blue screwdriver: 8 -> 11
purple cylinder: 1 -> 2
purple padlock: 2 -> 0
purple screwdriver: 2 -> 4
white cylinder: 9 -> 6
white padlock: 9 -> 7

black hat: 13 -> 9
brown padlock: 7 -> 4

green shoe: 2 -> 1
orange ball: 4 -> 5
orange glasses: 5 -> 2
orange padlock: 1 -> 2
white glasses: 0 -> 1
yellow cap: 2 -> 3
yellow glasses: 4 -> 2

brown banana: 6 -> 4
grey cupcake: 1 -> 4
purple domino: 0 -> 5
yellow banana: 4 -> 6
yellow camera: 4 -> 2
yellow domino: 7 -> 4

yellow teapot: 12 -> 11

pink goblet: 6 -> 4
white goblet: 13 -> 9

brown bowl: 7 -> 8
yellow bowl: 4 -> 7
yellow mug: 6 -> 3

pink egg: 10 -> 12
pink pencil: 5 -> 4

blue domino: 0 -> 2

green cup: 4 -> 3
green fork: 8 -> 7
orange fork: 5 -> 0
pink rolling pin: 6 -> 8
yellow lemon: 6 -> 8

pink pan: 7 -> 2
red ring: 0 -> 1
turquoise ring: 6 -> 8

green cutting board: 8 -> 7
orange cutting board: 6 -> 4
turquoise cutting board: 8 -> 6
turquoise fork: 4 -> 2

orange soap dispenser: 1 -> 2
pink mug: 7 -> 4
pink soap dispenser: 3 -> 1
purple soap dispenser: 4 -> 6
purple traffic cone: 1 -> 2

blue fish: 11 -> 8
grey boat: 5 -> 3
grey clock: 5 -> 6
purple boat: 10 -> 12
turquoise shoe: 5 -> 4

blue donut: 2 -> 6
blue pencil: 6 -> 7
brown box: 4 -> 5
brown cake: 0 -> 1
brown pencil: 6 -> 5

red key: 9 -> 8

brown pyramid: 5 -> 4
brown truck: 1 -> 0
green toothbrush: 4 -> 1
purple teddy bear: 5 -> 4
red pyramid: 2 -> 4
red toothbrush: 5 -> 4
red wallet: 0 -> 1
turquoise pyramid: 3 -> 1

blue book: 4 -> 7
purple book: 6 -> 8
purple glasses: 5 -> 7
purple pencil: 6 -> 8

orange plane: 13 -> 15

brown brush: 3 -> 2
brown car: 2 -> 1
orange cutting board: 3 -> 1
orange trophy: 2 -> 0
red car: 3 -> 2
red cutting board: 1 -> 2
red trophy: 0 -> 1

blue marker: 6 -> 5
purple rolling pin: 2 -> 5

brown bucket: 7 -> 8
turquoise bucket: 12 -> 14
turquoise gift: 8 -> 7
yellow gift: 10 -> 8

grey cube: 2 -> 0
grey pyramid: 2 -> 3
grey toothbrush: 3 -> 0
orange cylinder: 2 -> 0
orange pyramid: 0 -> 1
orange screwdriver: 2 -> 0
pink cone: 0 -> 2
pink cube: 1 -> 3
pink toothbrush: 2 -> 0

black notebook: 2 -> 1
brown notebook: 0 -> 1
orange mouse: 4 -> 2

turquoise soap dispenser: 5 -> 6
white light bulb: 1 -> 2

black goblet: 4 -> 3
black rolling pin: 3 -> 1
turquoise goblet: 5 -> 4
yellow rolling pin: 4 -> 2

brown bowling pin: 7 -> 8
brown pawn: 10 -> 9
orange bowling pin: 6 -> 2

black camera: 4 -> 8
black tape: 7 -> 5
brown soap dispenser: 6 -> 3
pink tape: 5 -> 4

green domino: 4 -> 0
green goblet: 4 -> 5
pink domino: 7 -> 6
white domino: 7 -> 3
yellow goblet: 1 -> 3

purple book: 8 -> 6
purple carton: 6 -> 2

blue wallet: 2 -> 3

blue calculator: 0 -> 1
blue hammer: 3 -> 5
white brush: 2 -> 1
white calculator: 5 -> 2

• _Work to be completed_
Write out the lines of the entries, word for word, from the first through the one containing "grey boat: 5 -> 3", and stop at that line.

• _Solved exercise_
blue screwdriver: 8 -> 11
purple cylinder: 1 -> 2
purple padlock: 2 -> 0
purple screwdriver: 2 -> 4
white cylinder: 9 -> 6
white padlock: 9 -> 7

black hat: 13 -> 9
brown padlock: 7 -> 4

green shoe: 2 -> 1
orange ball: 4 -> 5
orange glasses: 5 -> 2
orange padlock: 1 -> 2
white glasses: 0 -> 1
yellow cap: 2 -> 3
yellow glasses: 4 -> 2

brown banana: 6 -> 4
grey cupcake: 1 -> 4
purple domino: 0 -> 5
yellow banana: 4 -> 6
yellow camera: 4 -> 2
yellow domino: 7 -> 4

yellow teapot: 12 -> 11

pink goblet: 6 -> 4
white goblet: 13 -> 9

brown bowl: 7 -> 8
yellow bowl: 4 -> 7
yellow mug: 6 -> 3

pink egg: 10 -> 12
pink pencil: 5 -> 4

blue domino: 0 -> 2

green cup: 4 -> 3
green fork: 8 -> 7
orange fork: 5 -> 0
pink rolling pin: 6 -> 8
yellow lemon: 6 -> 8

pink pan: 7 -> 2
red ring: 0 -> 1
turquoise ring: 6 -> 8

green cutting board: 8 -> 7
orange cutting board: 6 -> 4
turquoise cutting board: 8 -> 6
turquoise fork: 4 -> 2

orange soap dispenser: 1 -> 2
pink mug: 7 -> 4
pink soap dispenser: 3 -> 1
purple soap dispenser: 4 -> 6
purple traffic cone: 1 -> 2

blue fish: 11 -> 8
grey boat: 5 -> 3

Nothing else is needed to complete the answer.